__DIRECTIONS__
Copy out every row of the records below that contains the string "line". Case counts.

__DATA FOR THIS EXERCISE__
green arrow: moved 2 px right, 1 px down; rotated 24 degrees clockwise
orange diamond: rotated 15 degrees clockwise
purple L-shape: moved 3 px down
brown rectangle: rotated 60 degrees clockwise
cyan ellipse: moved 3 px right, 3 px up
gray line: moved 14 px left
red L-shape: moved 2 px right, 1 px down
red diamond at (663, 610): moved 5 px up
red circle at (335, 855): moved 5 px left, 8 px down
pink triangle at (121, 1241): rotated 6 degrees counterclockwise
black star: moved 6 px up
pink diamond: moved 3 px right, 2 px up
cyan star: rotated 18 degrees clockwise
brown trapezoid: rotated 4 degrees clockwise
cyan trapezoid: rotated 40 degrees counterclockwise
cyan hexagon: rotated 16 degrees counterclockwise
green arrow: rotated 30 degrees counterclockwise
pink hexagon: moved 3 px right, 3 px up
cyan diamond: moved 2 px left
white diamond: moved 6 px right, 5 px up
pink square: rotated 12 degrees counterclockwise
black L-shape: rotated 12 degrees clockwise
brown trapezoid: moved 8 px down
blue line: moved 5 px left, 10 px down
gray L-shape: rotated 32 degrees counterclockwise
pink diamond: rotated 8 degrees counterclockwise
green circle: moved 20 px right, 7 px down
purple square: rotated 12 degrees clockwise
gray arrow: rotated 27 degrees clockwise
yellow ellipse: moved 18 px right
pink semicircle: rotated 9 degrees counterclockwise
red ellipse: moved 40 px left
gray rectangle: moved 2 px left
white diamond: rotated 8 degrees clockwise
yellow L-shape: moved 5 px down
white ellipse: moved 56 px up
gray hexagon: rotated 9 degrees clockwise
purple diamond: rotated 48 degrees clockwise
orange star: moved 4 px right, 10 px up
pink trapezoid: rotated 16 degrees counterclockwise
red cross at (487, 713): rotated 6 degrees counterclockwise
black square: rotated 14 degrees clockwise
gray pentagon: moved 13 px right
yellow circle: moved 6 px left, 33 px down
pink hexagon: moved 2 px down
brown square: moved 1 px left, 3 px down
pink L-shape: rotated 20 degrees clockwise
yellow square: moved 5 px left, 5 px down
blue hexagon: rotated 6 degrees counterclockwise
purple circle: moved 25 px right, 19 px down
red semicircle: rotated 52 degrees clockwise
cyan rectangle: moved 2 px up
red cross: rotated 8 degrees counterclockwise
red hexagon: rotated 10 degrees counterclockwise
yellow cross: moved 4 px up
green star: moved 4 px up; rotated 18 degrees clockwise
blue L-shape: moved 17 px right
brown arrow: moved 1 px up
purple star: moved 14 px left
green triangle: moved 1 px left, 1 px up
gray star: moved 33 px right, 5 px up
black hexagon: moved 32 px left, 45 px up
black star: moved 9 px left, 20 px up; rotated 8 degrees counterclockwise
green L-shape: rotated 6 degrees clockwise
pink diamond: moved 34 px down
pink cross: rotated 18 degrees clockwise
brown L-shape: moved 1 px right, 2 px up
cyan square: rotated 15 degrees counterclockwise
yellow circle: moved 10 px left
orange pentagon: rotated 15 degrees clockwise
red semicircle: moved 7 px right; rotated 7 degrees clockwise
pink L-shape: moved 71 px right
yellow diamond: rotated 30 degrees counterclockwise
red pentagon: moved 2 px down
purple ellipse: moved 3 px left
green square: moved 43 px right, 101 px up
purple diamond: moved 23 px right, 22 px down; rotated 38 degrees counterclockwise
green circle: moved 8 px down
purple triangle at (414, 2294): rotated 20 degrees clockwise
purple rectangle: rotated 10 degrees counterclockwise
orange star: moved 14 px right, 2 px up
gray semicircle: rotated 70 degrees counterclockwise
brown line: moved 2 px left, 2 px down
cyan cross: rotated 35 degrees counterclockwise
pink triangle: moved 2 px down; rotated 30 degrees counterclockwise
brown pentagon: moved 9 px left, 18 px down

__WRITTEN ANSWER__
gray line: moved 14 px left
blue line: moved 5 px left, 10 px down
brown line: moved 2 px left, 2 px down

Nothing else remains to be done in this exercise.